Stored data entries

=-=-=-=-=

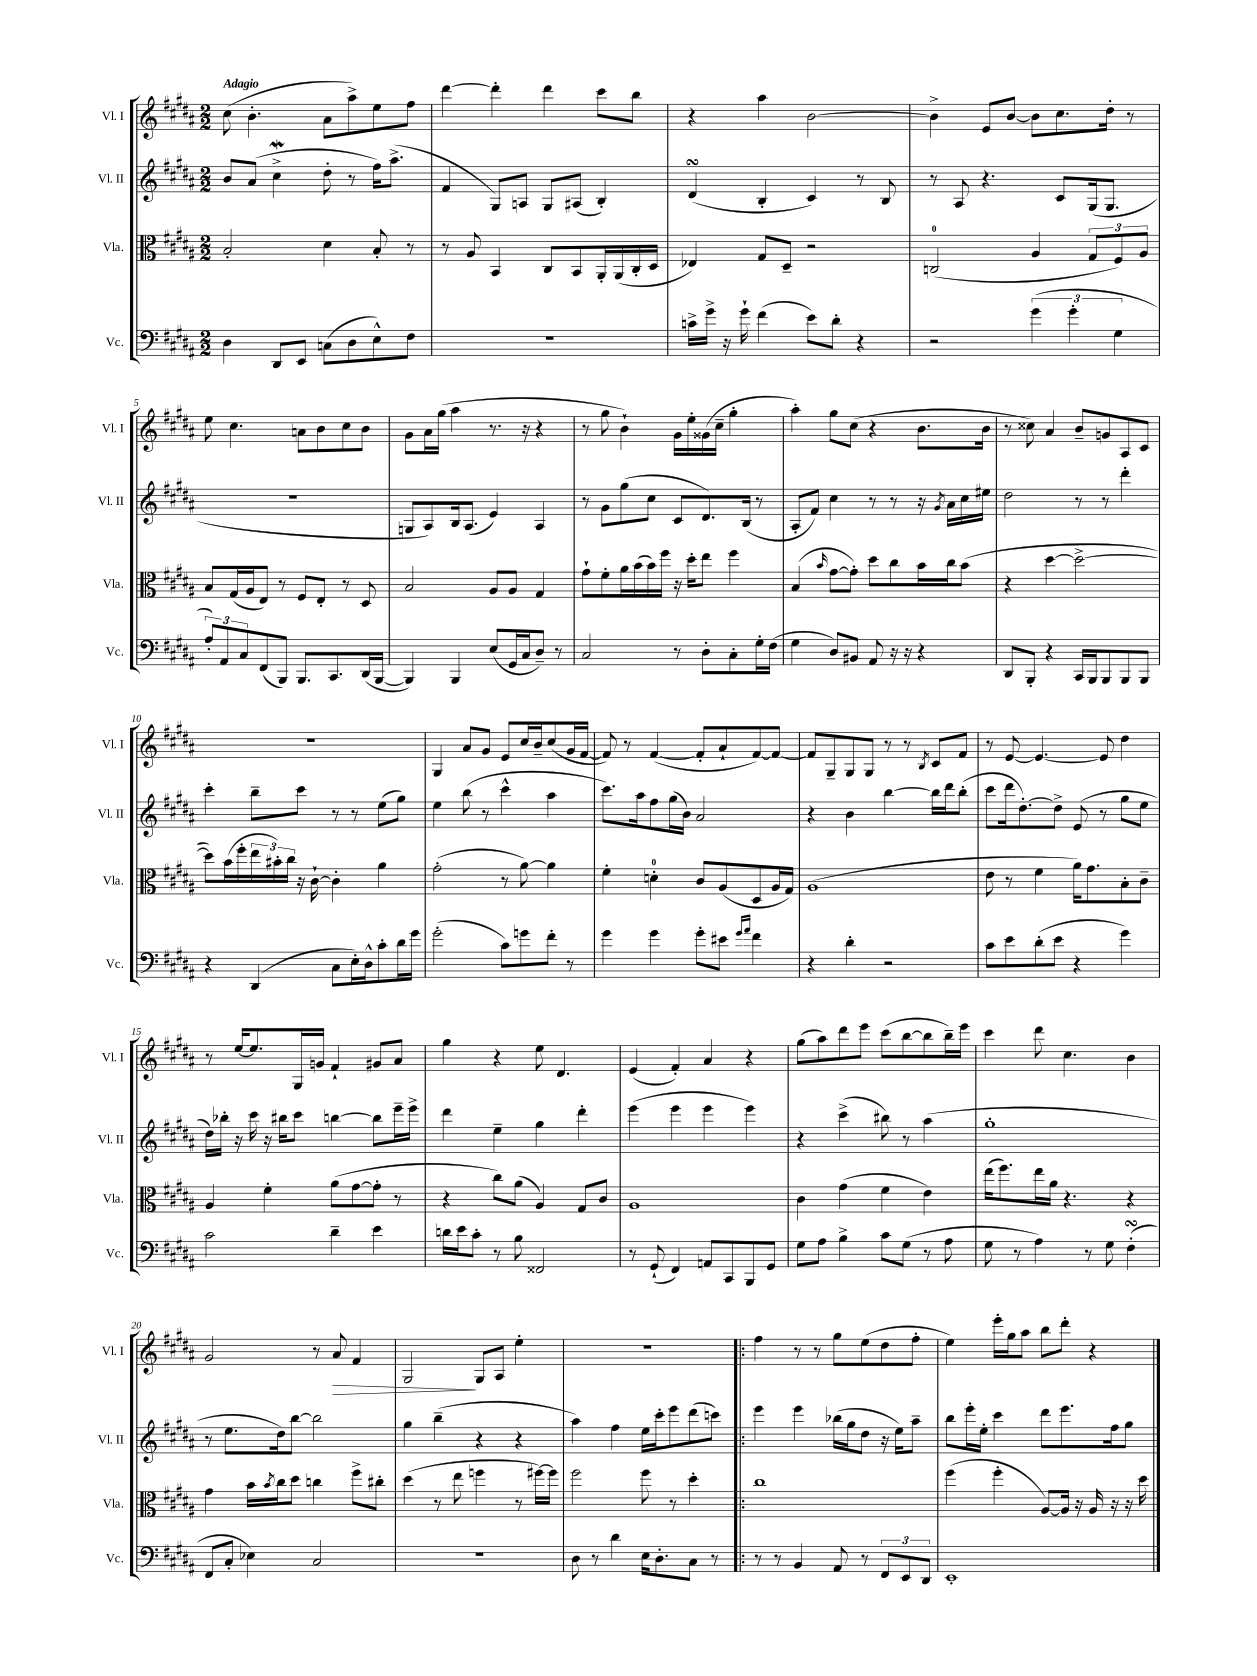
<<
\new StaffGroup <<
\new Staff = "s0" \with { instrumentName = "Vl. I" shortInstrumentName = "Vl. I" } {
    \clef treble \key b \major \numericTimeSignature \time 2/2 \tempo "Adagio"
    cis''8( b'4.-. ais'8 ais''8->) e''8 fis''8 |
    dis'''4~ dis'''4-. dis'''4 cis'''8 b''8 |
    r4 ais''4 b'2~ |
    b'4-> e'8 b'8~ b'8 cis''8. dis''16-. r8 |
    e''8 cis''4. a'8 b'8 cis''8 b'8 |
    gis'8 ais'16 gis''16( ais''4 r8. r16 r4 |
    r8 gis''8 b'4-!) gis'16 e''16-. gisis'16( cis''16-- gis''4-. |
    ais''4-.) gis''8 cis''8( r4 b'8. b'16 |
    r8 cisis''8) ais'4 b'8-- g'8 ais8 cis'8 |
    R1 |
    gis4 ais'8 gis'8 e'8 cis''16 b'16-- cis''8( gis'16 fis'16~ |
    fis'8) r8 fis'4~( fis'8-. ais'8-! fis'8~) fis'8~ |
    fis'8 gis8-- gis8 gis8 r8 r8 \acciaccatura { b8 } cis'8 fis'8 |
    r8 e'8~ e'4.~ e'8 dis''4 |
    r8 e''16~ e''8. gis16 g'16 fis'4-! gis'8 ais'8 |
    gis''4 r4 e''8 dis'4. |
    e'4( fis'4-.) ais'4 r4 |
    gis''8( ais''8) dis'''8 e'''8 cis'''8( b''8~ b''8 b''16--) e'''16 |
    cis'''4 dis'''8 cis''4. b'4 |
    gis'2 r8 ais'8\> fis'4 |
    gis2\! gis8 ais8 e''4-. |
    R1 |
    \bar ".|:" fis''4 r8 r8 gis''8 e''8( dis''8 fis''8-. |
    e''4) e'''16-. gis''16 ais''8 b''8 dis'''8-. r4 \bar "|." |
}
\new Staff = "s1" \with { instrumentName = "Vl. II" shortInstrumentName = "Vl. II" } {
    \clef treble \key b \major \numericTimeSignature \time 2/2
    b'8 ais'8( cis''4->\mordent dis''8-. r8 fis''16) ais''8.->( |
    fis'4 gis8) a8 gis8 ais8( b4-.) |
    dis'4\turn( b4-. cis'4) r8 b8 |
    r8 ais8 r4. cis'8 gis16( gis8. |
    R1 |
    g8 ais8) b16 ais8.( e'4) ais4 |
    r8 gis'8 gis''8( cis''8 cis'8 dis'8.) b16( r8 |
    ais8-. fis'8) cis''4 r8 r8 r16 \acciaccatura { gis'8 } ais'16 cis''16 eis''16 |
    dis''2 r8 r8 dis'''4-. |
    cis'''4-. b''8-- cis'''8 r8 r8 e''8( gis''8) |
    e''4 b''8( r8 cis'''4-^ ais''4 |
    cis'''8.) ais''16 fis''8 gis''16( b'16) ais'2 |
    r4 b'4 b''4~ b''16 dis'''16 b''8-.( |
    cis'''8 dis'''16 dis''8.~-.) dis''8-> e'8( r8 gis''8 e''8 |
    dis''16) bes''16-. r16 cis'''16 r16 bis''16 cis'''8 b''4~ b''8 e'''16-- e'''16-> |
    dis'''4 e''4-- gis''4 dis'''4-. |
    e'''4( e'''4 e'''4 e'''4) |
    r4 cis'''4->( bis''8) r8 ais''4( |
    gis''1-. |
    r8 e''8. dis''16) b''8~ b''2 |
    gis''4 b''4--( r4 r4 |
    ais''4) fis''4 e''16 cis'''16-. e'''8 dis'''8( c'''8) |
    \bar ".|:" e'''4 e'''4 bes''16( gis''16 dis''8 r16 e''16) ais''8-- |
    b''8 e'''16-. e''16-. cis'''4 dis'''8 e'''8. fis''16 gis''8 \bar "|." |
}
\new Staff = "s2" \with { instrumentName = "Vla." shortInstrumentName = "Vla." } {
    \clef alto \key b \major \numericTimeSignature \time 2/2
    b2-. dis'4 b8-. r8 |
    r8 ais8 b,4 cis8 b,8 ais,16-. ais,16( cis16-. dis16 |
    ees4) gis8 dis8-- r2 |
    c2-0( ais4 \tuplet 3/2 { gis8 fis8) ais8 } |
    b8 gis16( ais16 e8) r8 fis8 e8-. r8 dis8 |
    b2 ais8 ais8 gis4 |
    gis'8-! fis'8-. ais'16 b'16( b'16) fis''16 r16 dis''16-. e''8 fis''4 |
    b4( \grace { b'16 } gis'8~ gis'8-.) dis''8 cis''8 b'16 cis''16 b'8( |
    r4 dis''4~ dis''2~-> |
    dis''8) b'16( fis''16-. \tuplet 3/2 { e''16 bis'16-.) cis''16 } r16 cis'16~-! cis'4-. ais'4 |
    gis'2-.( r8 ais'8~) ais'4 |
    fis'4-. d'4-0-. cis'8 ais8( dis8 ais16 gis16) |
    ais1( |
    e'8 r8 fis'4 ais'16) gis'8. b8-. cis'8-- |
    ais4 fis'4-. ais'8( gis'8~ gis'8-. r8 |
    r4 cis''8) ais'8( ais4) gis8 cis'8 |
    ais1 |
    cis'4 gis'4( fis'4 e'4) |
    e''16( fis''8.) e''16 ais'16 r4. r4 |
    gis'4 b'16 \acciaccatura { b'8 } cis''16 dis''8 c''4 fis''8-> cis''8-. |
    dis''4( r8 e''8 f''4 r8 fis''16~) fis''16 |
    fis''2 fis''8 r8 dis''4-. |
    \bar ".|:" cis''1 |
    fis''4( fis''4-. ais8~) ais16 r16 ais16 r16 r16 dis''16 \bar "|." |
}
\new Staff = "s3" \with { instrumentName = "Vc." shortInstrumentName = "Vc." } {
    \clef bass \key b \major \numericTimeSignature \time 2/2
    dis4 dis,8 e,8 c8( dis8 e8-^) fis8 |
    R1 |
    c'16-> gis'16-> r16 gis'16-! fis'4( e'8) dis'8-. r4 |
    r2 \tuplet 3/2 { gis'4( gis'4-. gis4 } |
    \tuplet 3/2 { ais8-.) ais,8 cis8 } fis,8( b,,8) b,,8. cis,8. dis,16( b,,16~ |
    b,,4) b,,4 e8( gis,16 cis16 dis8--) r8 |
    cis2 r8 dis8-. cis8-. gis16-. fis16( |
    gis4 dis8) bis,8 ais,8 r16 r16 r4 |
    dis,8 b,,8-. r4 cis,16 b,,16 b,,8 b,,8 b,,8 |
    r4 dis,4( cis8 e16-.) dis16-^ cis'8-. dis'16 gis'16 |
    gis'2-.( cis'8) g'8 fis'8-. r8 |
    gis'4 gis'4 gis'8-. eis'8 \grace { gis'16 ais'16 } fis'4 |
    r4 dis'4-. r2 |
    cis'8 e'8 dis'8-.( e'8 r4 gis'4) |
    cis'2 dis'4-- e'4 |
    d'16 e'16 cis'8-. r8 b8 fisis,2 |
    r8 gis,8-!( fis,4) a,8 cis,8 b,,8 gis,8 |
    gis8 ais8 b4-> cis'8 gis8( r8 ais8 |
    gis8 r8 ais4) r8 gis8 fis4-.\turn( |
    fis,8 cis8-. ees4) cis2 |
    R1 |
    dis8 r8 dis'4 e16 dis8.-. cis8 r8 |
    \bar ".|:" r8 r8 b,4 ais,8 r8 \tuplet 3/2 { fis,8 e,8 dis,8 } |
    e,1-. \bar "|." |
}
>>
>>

=-=-=-=-=

**TASK:**
Could you rewrite the notation in every row above with each "Adagio" changed to "Andante" and nothing else altered? Leave the pictures out of your answer.

**SOLVED PROBLEM:**
<<
\new StaffGroup <<
\new Staff = "s0" \with { instrumentName = "Vl. I" shortInstrumentName = "Vl. I" } {
    \clef treble \key b \major \numericTimeSignature \time 2/2 \tempo "Andante"
    cis''8( b'4.-. ais'8 ais''8->) e''8 fis''8 |
    dis'''4~ dis'''4-. dis'''4 cis'''8 b''8 |
    r4 ais''4 b'2~ |
    b'4-> e'8 b'8~ b'8 cis''8. dis''16-. r8 |
    e''8 cis''4. a'8 b'8 cis''8 b'8 |
    gis'8 ais'16 gis''16( ais''4 r8. r16 r4 |
    r8 gis''8 b'4-!) gis'16 e''16-. gisis'16( cis''16-- gis''4-. |
    ais''4-.) gis''8 cis''8( r4 b'8. b'16 |
    r8 cisis''8) ais'4 b'8-- g'8 ais8 cis'8 |
    R1 |
    gis4 ais'8 gis'8 e'8 cis''16 b'16-- cis''8( gis'16 fis'16~ |
    fis'8) r8 fis'4~( fis'8-. ais'8-! fis'8~) fis'8~ |
    fis'8 gis8-- gis8 gis8 r8 r8 \acciaccatura { b8 } cis'8 fis'8 |
    r8 e'8~ e'4.~ e'8 dis''4 |
    r8 e''16~ e''8. gis16 g'16 fis'4-! gis'8 ais'8 |
    gis''4 r4 e''8 dis'4. |
    e'4( fis'4-.) ais'4 r4 |
    gis''8( ais''8) dis'''8 e'''8 cis'''8( b''8~ b''8 b''16--) e'''16 |
    cis'''4 dis'''8 cis''4. b'4 |
    gis'2 r8 ais'8\> fis'4 |
    gis2\! gis8 ais8 e''4-. |
    R1 |
    \bar ".|:" fis''4 r8 r8 gis''8 e''8( dis''8 fis''8-. |
    e''4) e'''16-. gis''16 ais''8 b''8 dis'''8-. r4 \bar "|." |
}
\new Staff = "s1" \with { instrumentName = "Vl. II" shortInstrumentName = "Vl. II" } {
    \clef treble \key b \major \numericTimeSignature \time 2/2
    b'8 ais'8( cis''4->\mordent dis''8-. r8 fis''16) ais''8.->( |
    fis'4 gis8) a8 gis8 ais8( b4-.) |
    dis'4\turn( b4-. cis'4) r8 b8 |
    r8 ais8 r4. cis'8 gis16( gis8. |
    R1 |
    g8 ais8) b16 ais8.( e'4) ais4 |
    r8 gis'8 gis''8( cis''8 cis'8 dis'8.) b16( r8 |
    ais8-. fis'8) cis''4 r8 r8 r16 \acciaccatura { gis'8 } ais'16 cis''16 eis''16 |
    dis''2 r8 r8 dis'''4-. |
    cis'''4-. b''8-- cis'''8 r8 r8 e''8( gis''8) |
    e''4 b''8( r8 cis'''4-^ ais''4 |
    cis'''8.) ais''16 fis''8 gis''16( b'16) ais'2 |
    r4 b'4 b''4~ b''16 dis'''16 b''8-.( |
    cis'''8 dis'''16 dis''8.~-.) dis''8-> e'8( r8 gis''8 e''8 |
    dis''16) bes''16-. r16 cis'''16 r16 bis''16 cis'''8 b''4~ b''8 e'''16-- e'''16-> |
    dis'''4 e''4-- gis''4 dis'''4-. |
    e'''4( e'''4 e'''4 e'''4) |
    r4 cis'''4->( bis''8) r8 ais''4( |
    gis''1-. |
    r8 e''8. dis''16) b''8~ b''2 |
    gis''4 b''4--( r4 r4 |
    ais''4) fis''4 e''16 cis'''16-. e'''8 dis'''8( c'''8) |
    \bar ".|:" e'''4 e'''4 bes''16( gis''16 dis''8 r16 e''16) ais''8-- |
    b''8 e'''16-. e''16-. cis'''4 dis'''8 e'''8. fis''16 gis''8 \bar "|." |
}
\new Staff = "s2" \with { instrumentName = "Vla." shortInstrumentName = "Vla." } {
    \clef alto \key b \major \numericTimeSignature \time 2/2
    b2-. dis'4 b8-. r8 |
    r8 ais8 b,4 cis8 b,8 ais,16-. ais,16( cis16-. dis16 |
    ees4) gis8 dis8-- r2 |
    c2-0( ais4 \tuplet 3/2 { gis8 fis8) ais8 } |
    b8 gis16( ais16 e8) r8 fis8 e8-. r8 dis8 |
    b2 ais8 ais8 gis4 |
    gis'8-! fis'8-. ais'16 b'16( b'16) fis''16 r16 dis''16-. e''8 fis''4 |
    b4( \grace { b'16 } gis'8~ gis'8-.) dis''8 cis''8 b'16 cis''16 b'8( |
    r4 dis''4~ dis''2~-> |
    dis''8) b'16( fis''16-. \tuplet 3/2 { e''16 bis'16-.) cis''16 } r16 cis'16~-! cis'4-. ais'4 |
    gis'2-.( r8 ais'8~) ais'4 |
    fis'4-. d'4-0-. cis'8 ais8( dis8 ais16 gis16) |
    ais1( |
    e'8 r8 fis'4 ais'16) gis'8. b8-. cis'8-- |
    ais4 fis'4-. ais'8( gis'8~ gis'8-. r8 |
    r4 cis''8) ais'8( ais4) gis8 cis'8 |
    ais1 |
    cis'4 gis'4( fis'4 e'4) |
    e''16( fis''8.) e''16 ais'16 r4. r4 |
    gis'4 b'16 \acciaccatura { b'8 } cis''16 dis''8 c''4 fis''8-> cis''8-. |
    dis''4( r8 e''8 f''4 r8 fis''16~) fis''16 |
    fis''2 fis''8 r8 dis''4-. |
    \bar ".|:" cis''1 |
    fis''4( fis''4-. ais8~) ais16 r16 ais16 r16 r16 dis''16 \bar "|." |
}
\new Staff = "s3" \with { instrumentName = "Vc." shortInstrumentName = "Vc." } {
    \clef bass \key b \major \numericTimeSignature \time 2/2
    dis4 dis,8 e,8 c8( dis8 e8-^) fis8 |
    R1 |
    c'16-> gis'16-> r16 gis'16-! fis'4( e'8) dis'8-. r4 |
    r2 \tuplet 3/2 { gis'4( gis'4-. gis4 } |
    \tuplet 3/2 { ais8-.) ais,8 cis8 } fis,8( b,,8) b,,8. cis,8. dis,16( b,,16~ |
    b,,4) b,,4 e8( gis,16 cis16 dis8--) r8 |
    cis2 r8 dis8-. cis8-. gis16-. fis16( |
    gis4 dis8) bis,8 ais,8 r16 r16 r4 |
    dis,8 b,,8-. r4 cis,16 b,,16 b,,8 b,,8 b,,8 |
    r4 dis,4( cis8 e16-.) dis16-^ cis'8-. dis'16 gis'16 |
    gis'2-.( cis'8) g'8 fis'8-. r8 |
    gis'4 gis'4 gis'8-. eis'8 \grace { gis'16 ais'16 } fis'4 |
    r4 dis'4-. r2 |
    cis'8 e'8 dis'8-.( e'8 r4 gis'4) |
    cis'2 dis'4-- e'4 |
    d'16 e'16 cis'8-. r8 b8 fisis,2 |
    r8 gis,8-!( fis,4) a,8 cis,8 b,,8 gis,8 |
    gis8 ais8 b4-> cis'8 gis8( r8 ais8 |
    gis8 r8 ais4) r8 gis8 fis4-.\turn( |
    fis,8 cis8-. ees4) cis2 |
    R1 |
    dis8 r8 dis'4 e16 dis8.-. cis8 r8 |
    \bar ".|:" r8 r8 b,4 ais,8 r8 \tuplet 3/2 { fis,8 e,8 dis,8 } |
    e,1-. \bar "|." |
}
>>
>>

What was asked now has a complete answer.